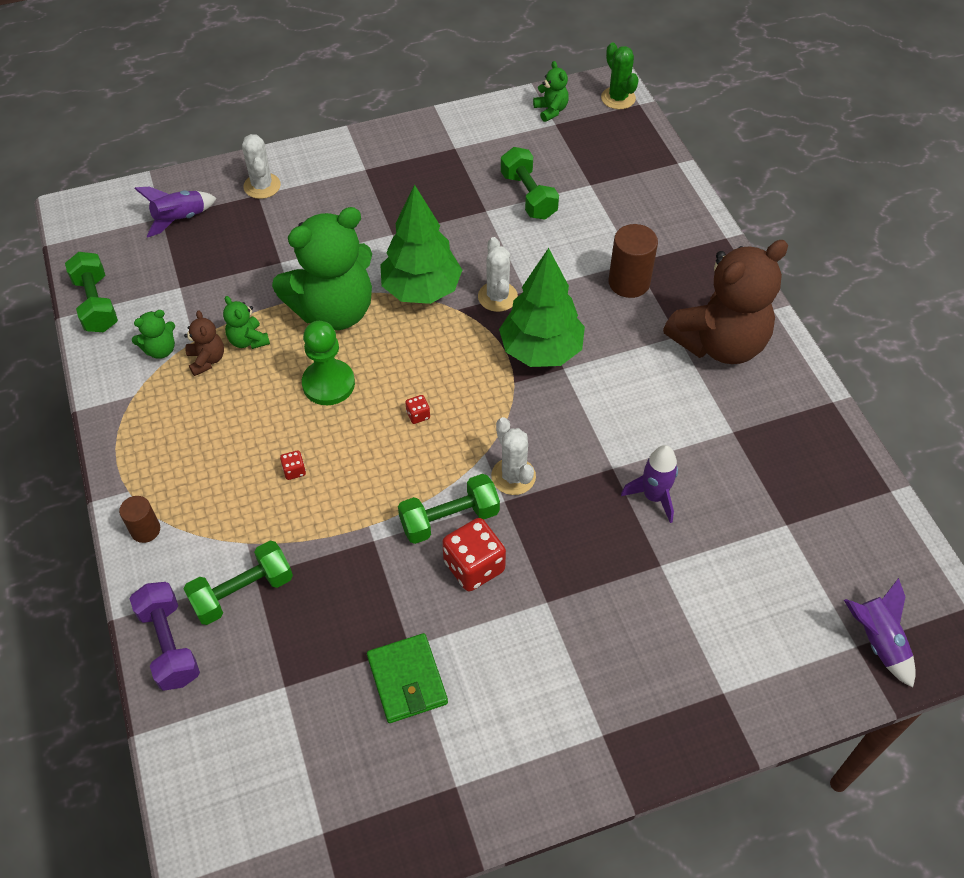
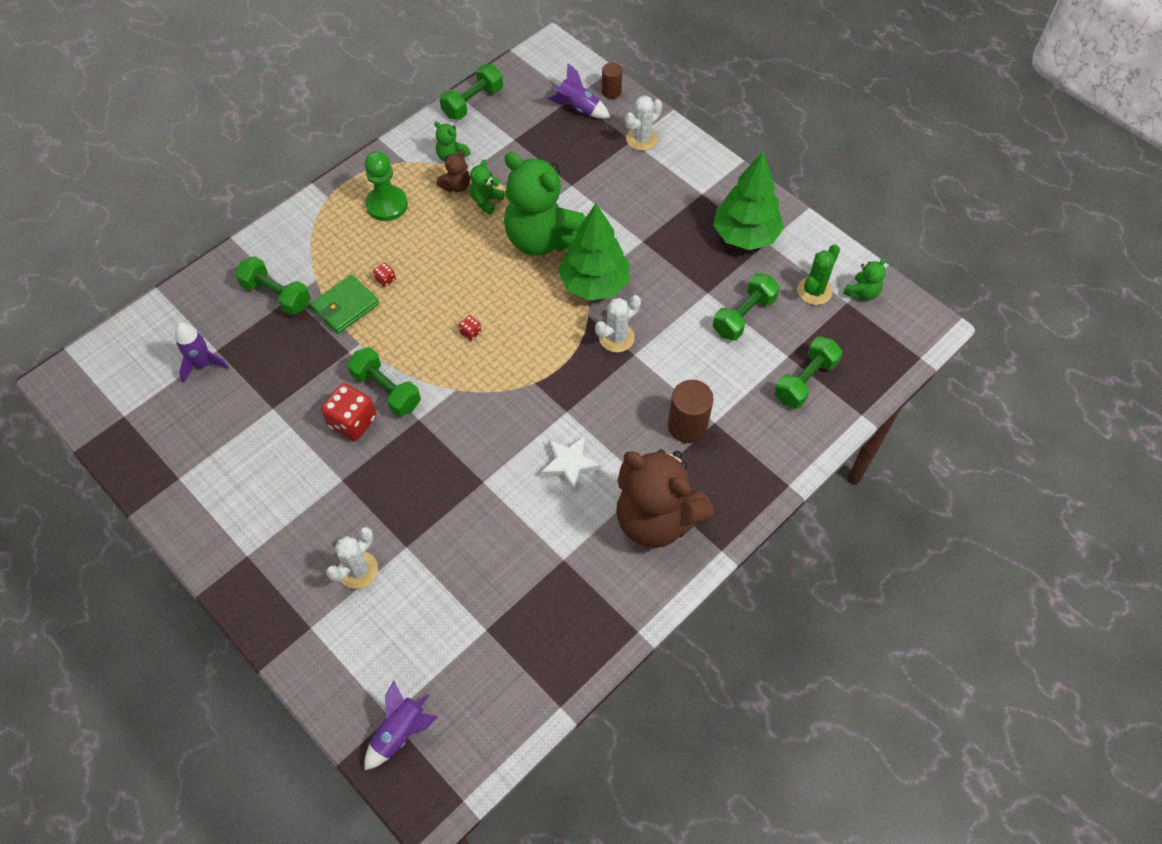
camera: 65 degrees right, 5 degrees up
(145, 530) = (302, 221): brown cylinder -> brown cylinder (611, 92)
(170, 644) = (223, 275): purple dumbbell -> none
(328, 384) = (471, 265): green pawn -> green pawn (387, 205)
(407, 680) = (246, 418): green wallet -> green wallet (345, 306)
(513, 476) = (443, 416): white cactus -> white cactus (358, 570)
(541, 351) = (576, 389): green tree -> green tree (745, 236)
(618, 98) = (916, 338): green cactus -> green cactus (814, 291)
(623, 184) = (805, 381): none -> green dumbbell
(627, 388) = (569, 464): none -> white star
(653, 496) = (468, 520): purple rocket -> purple rocket (203, 364)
::::::::
ASSIGNMENT:
Each of the lines from the one that contains "(623, 184) = (805, 381): none" through the last line of the data needs to be repeated exactly, with no others.

SOLUTION FOR THIS TASK:
(623, 184) = (805, 381): none -> green dumbbell
(627, 388) = (569, 464): none -> white star
(653, 496) = (468, 520): purple rocket -> purple rocket (203, 364)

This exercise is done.